## The task
Keep the pictures out. Copy every line of the listing exactly.

## Dataset content
::::

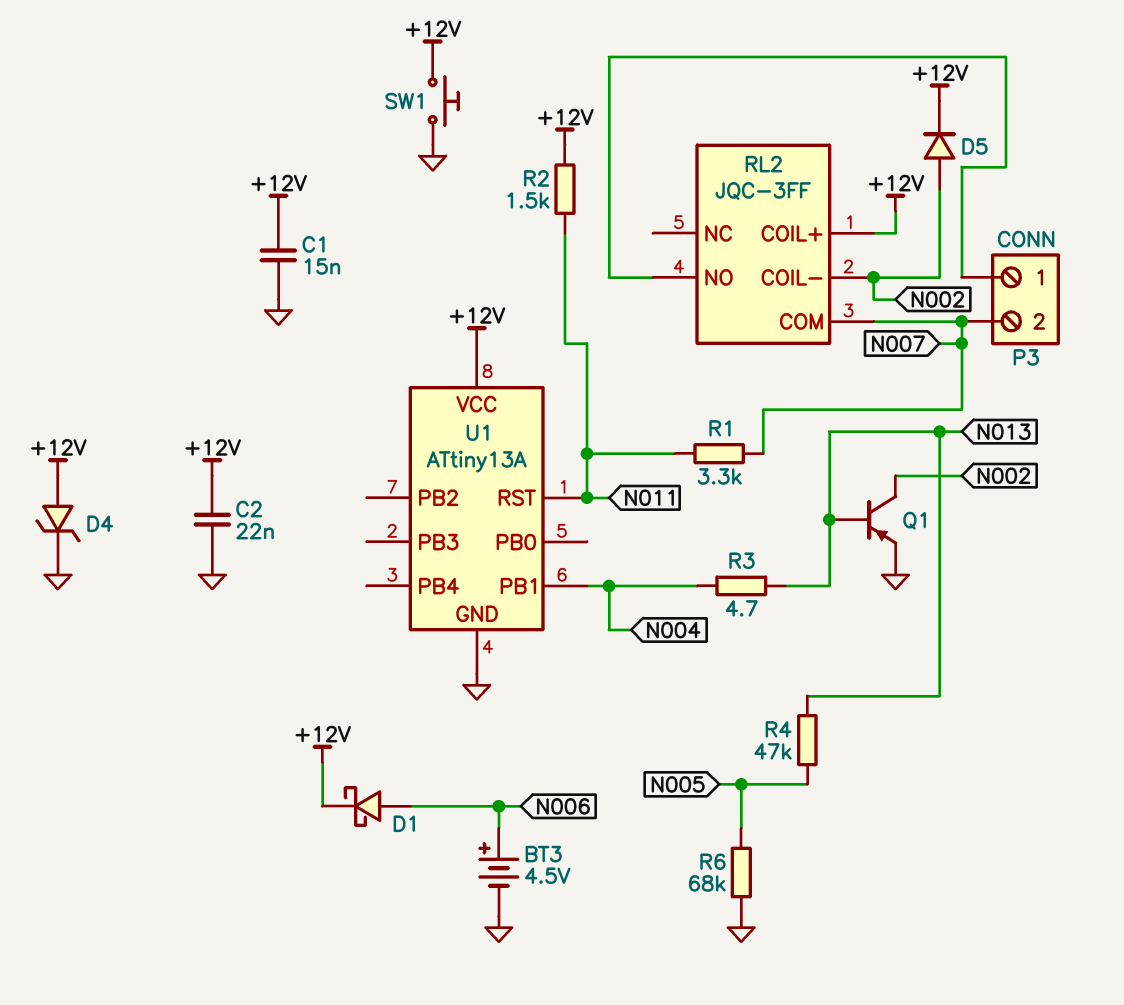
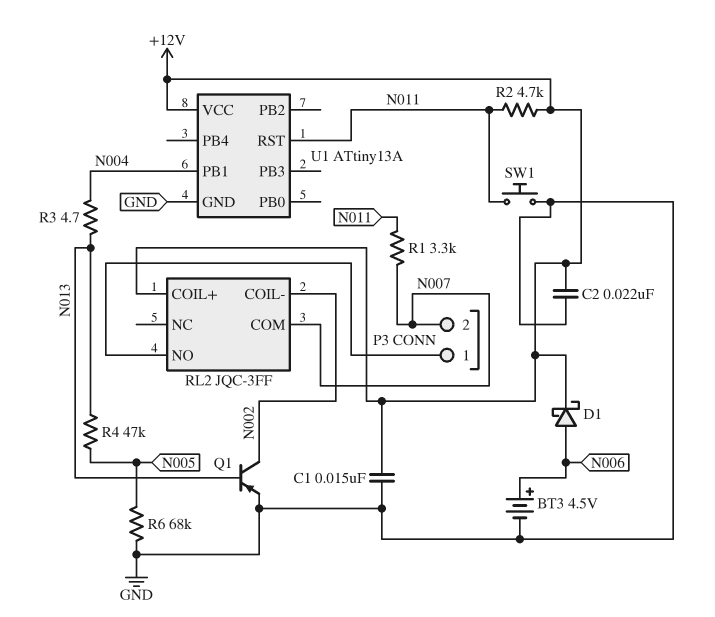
D4: zener (A +12V, K GND) -> none
D5: diode (A N002, K +12V) -> none
R2: 1.5k (+12V, N011) -> 4.7k (+12V, N011)
SW1: button (+12V, GND) -> button (GND, N011)

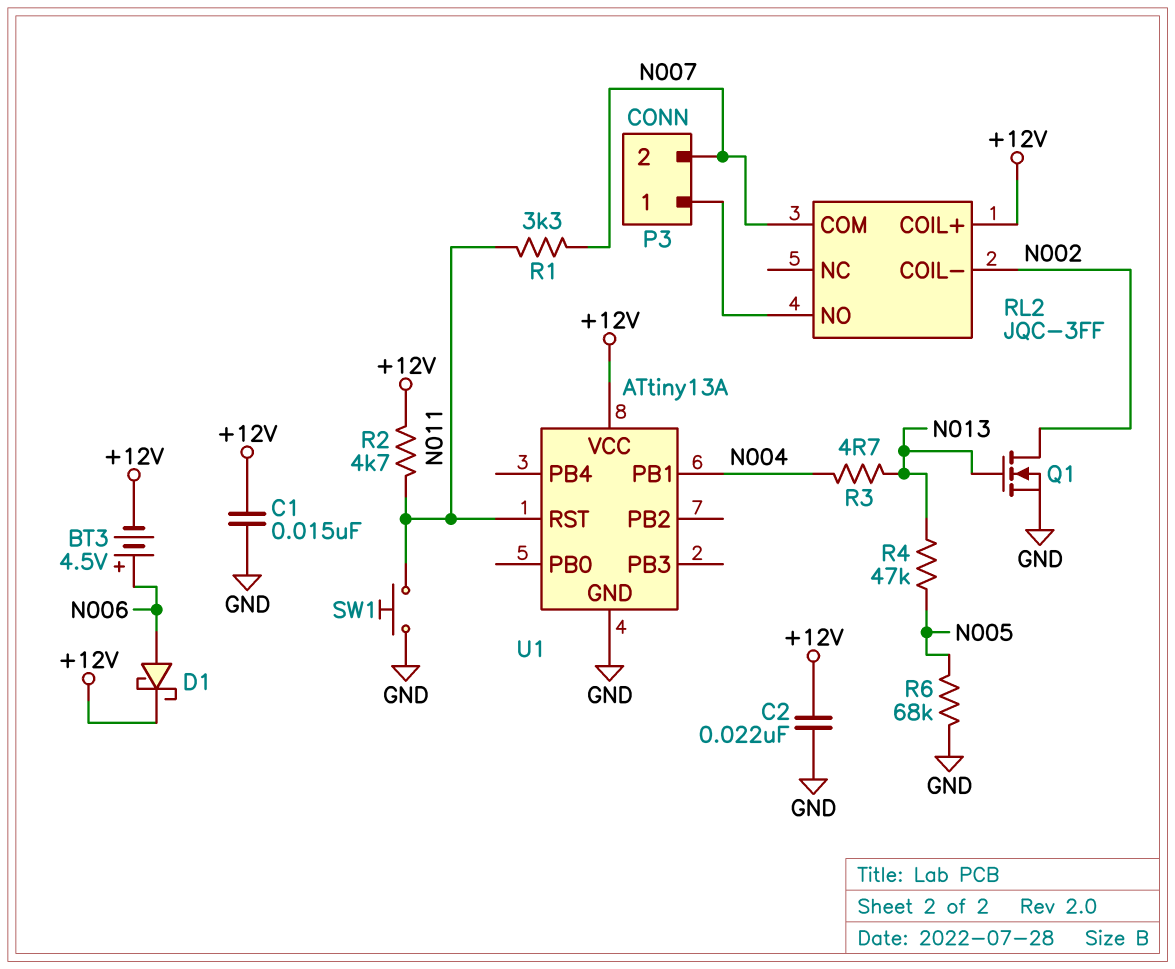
BT3: 4.5V (plus N006, minus GND) -> 4.5V (plus N006, minus +12V)
Q1: PNP (B N013, C N002, E GND) -> NMOS (G N013, D N002, S GND)

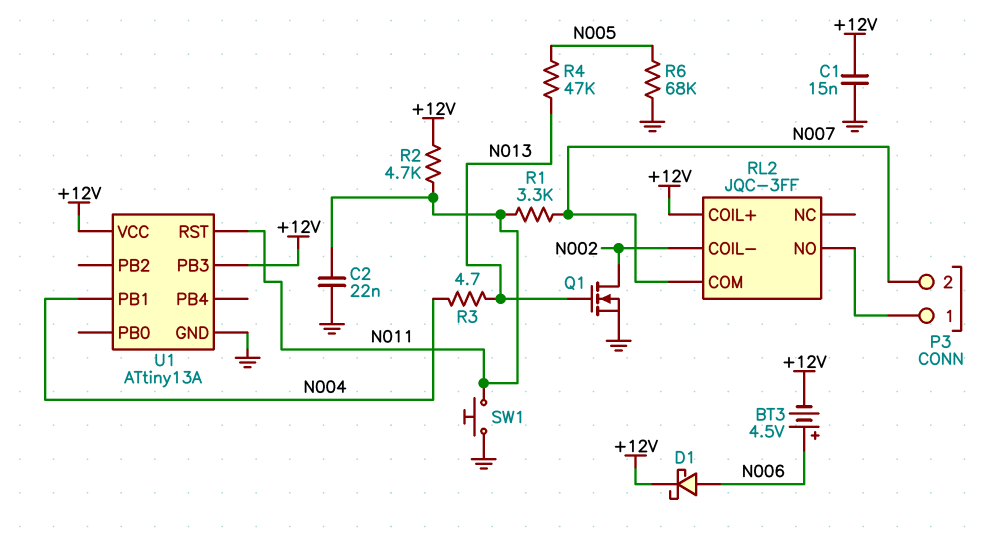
C2: 22nF (+12V, GND) -> 22nF (GND, N011)
U1 pin PB3: none -> +12V

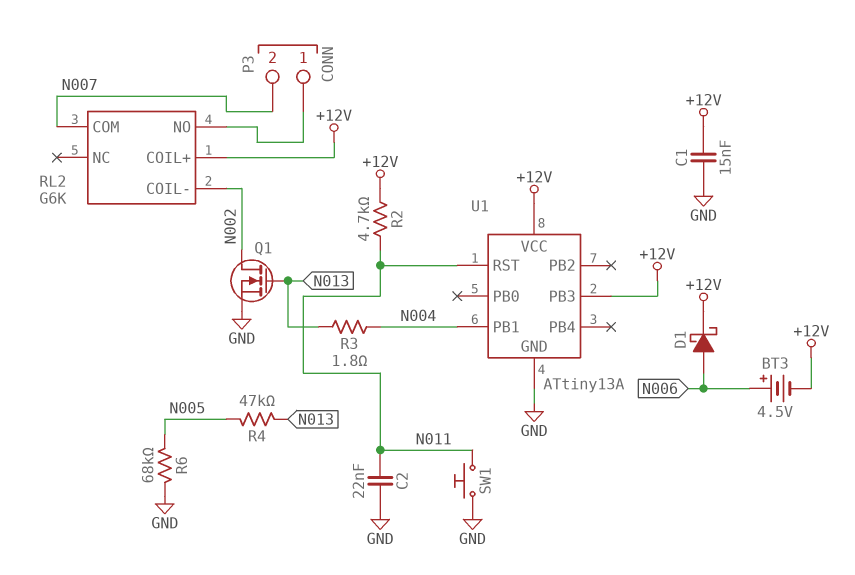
R1: 3.3k (N007, N011) -> none
R3: 4.7 (N004, N013) -> 1.8 (N004, N013)
RL2: JQC-3FF -> G6K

::::

## Solution
D4: zener (A +12V, K GND) -> none
D5: diode (A N002, K +12V) -> none
R2: 1.5k (+12V, N011) -> 4.7k (+12V, N011)
SW1: button (+12V, GND) -> button (GND, N011)

BT3: 4.5V (plus N006, minus GND) -> 4.5V (plus N006, minus +12V)
Q1: PNP (B N013, C N002, E GND) -> NMOS (G N013, D N002, S GND)

C2: 22nF (+12V, GND) -> 22nF (GND, N011)
U1 pin PB3: none -> +12V

R1: 3.3k (N007, N011) -> none
R3: 4.7 (N004, N013) -> 1.8 (N004, N013)
RL2: JQC-3FF -> G6K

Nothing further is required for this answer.